| Exercise requirements |
All that is needed is each line of the entries holding the word "none", copied as it stands.

Segment Open

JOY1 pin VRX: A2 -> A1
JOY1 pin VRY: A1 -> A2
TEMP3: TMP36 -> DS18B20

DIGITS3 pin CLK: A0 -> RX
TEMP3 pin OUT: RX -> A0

Segment Closed
Segment Open

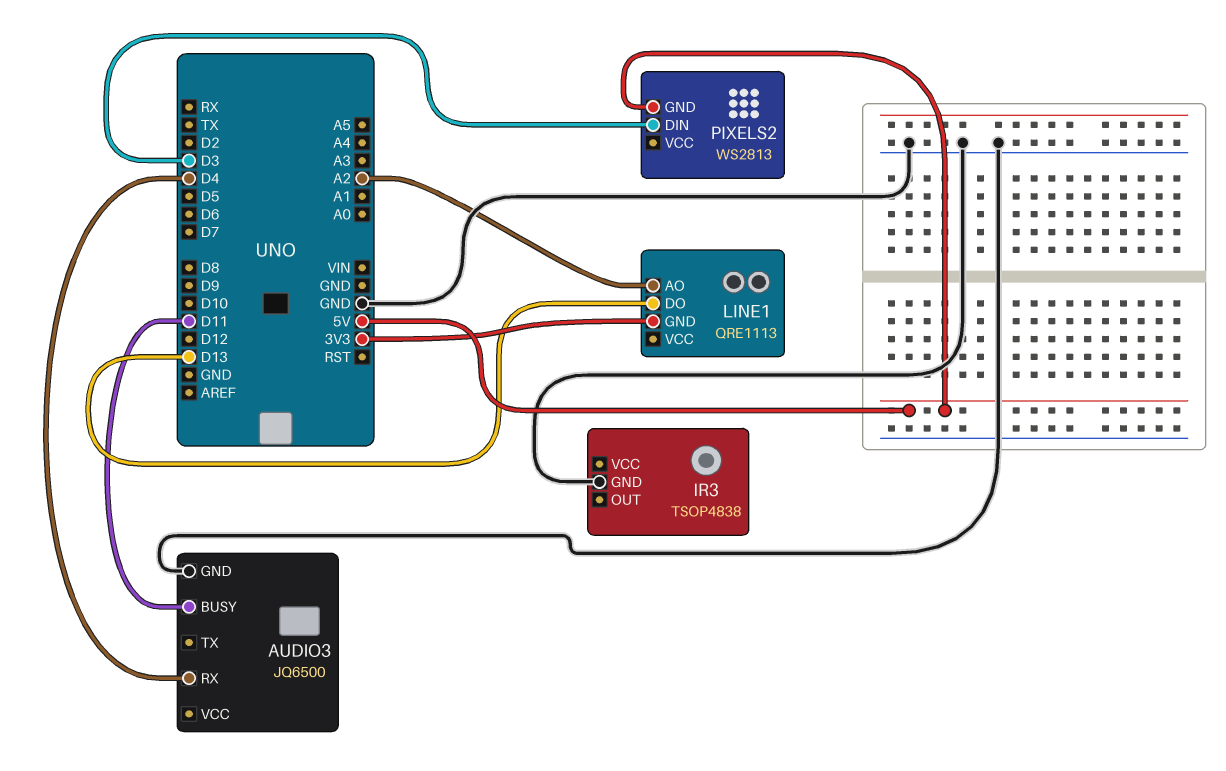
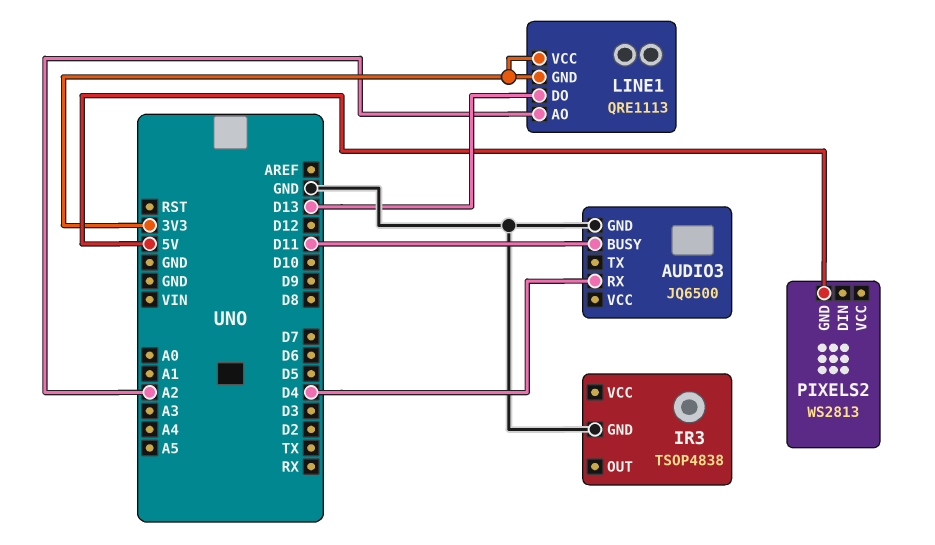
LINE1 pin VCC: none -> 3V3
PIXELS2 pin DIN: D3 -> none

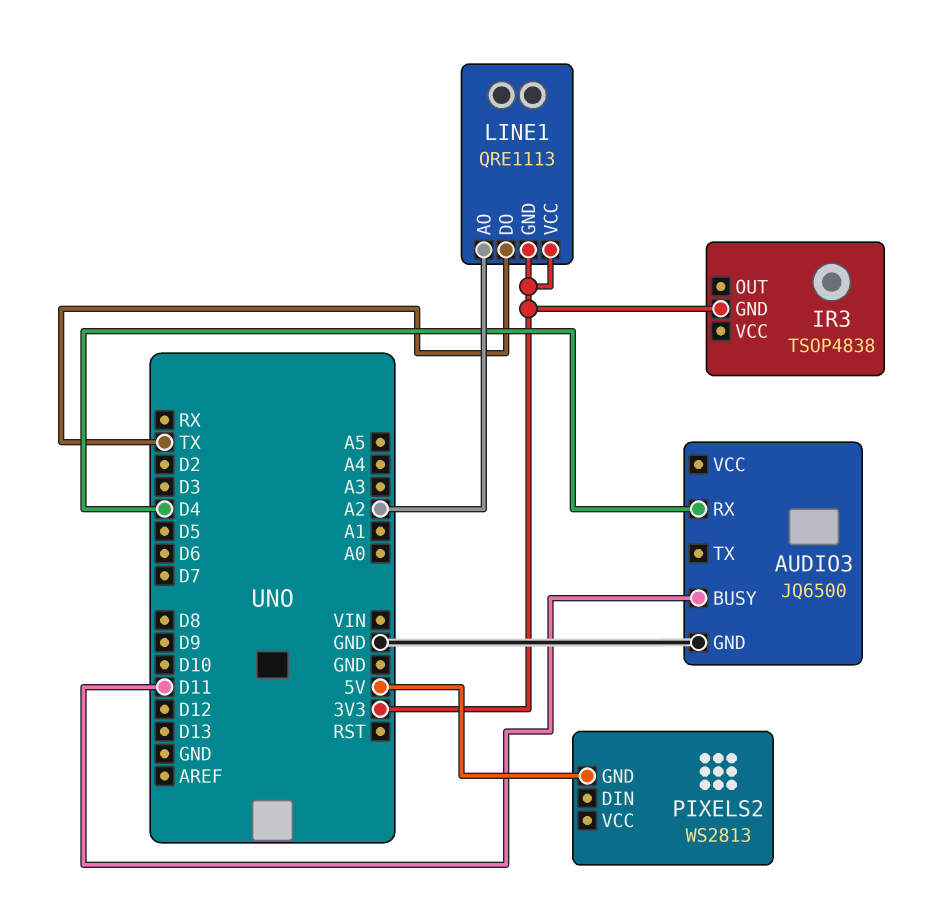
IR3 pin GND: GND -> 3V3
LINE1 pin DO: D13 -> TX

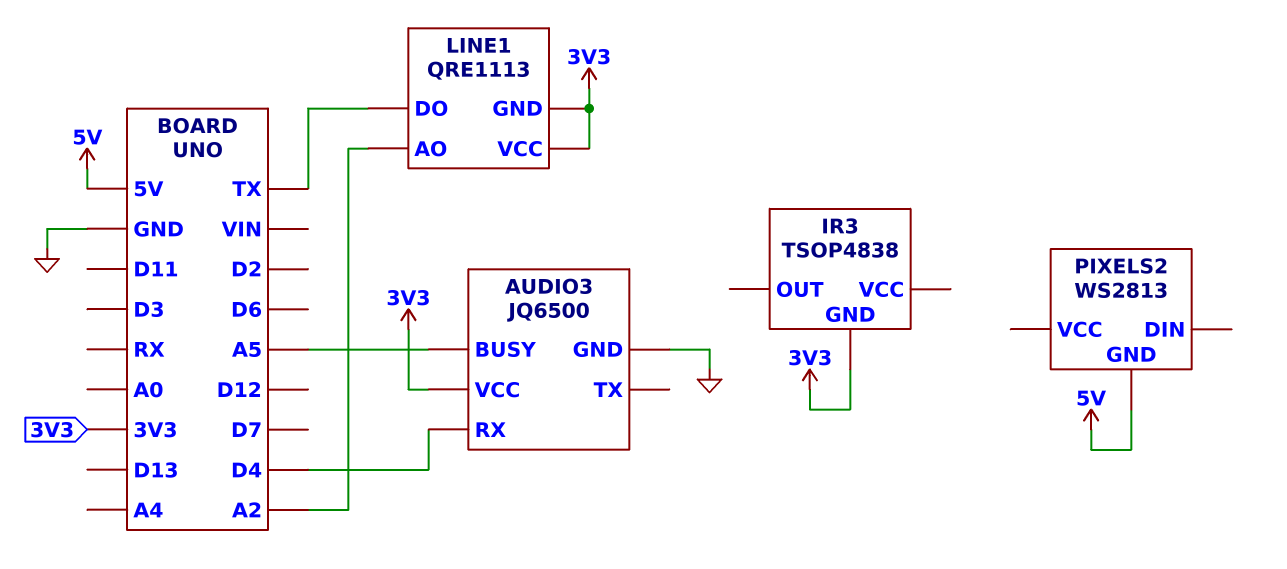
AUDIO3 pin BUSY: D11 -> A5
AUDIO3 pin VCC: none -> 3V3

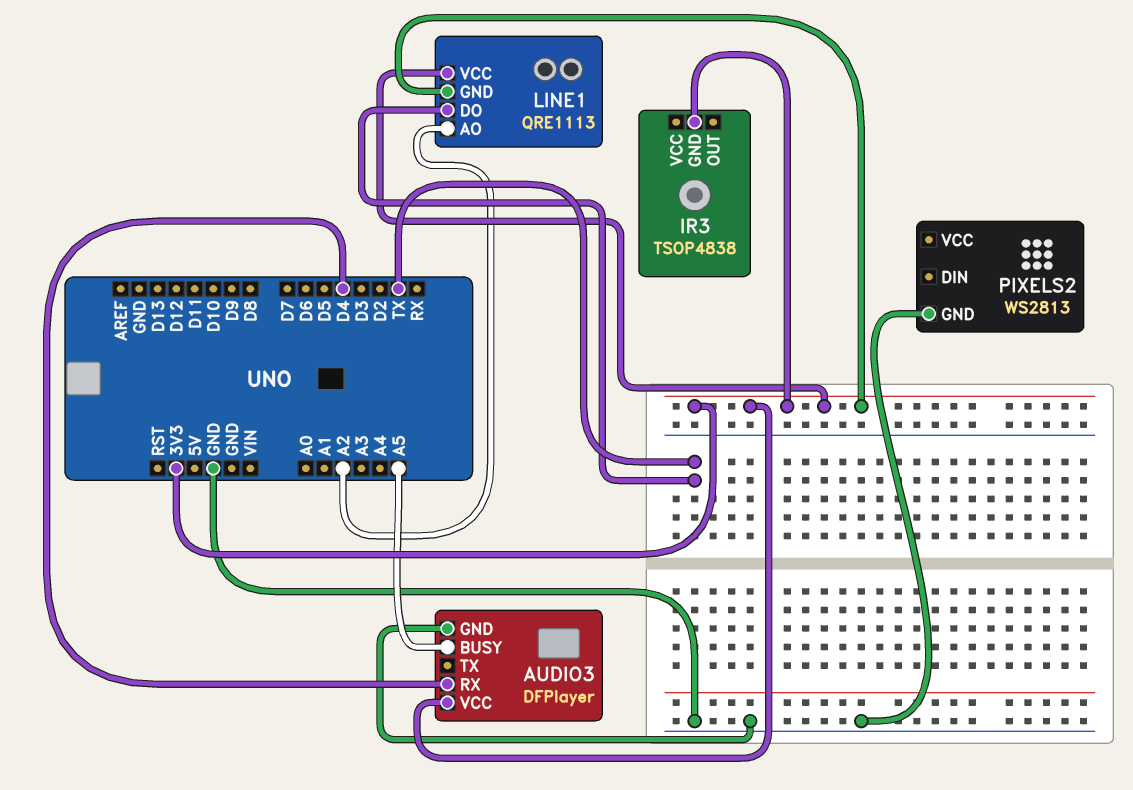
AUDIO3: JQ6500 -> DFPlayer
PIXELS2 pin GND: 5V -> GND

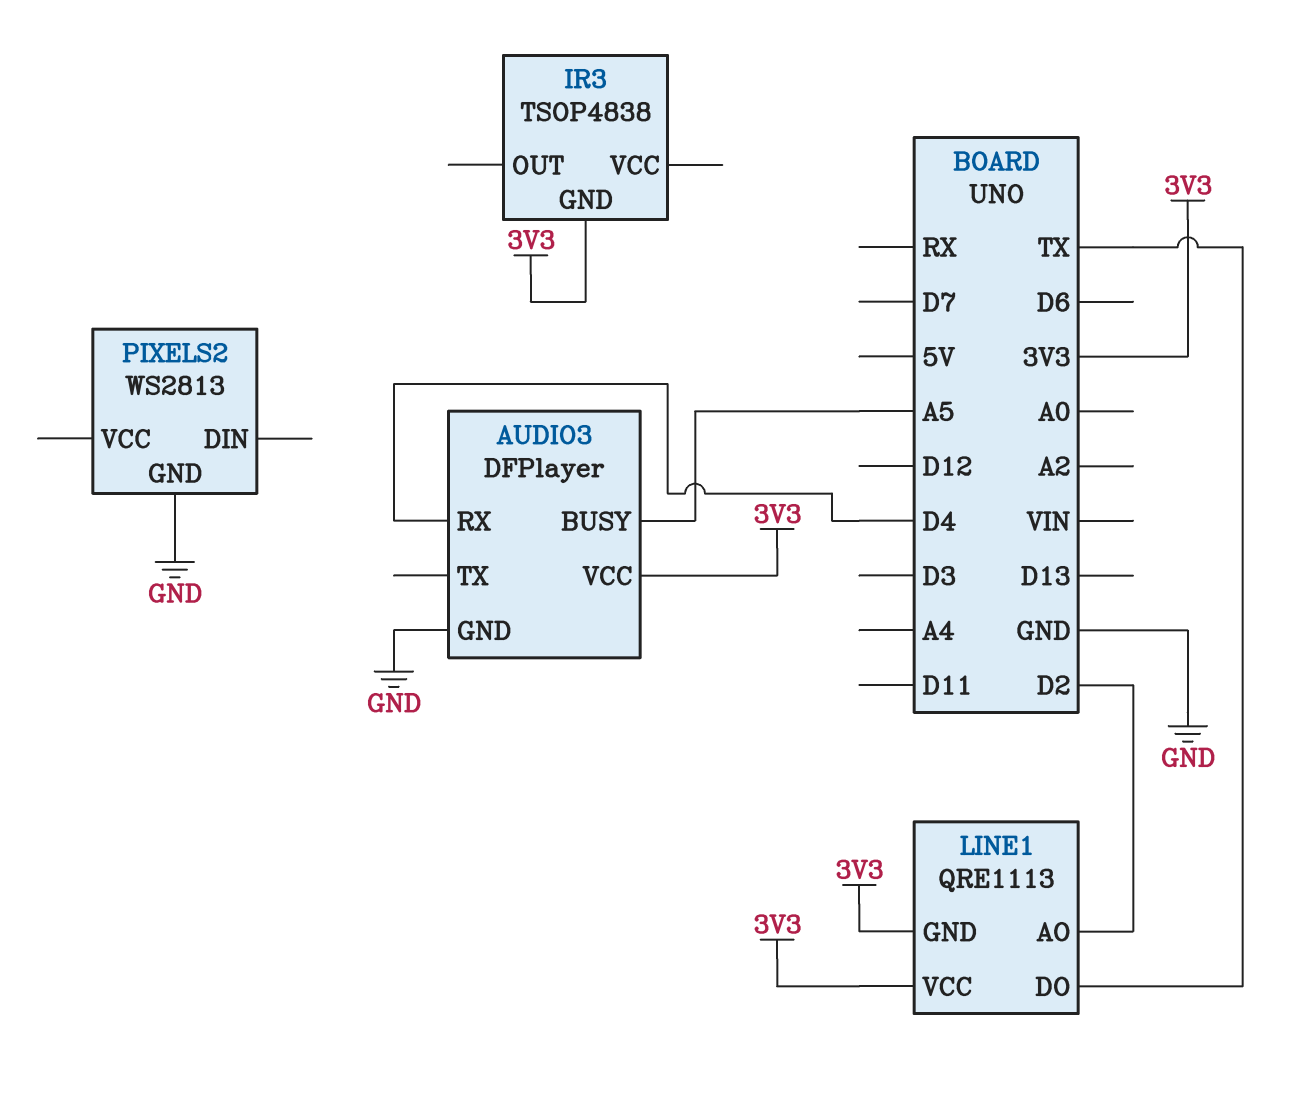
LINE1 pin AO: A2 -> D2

Segment Closed

| Solved exercise |
LINE1 pin VCC: none -> 3V3
PIXELS2 pin DIN: D3 -> none
AUDIO3 pin VCC: none -> 3V3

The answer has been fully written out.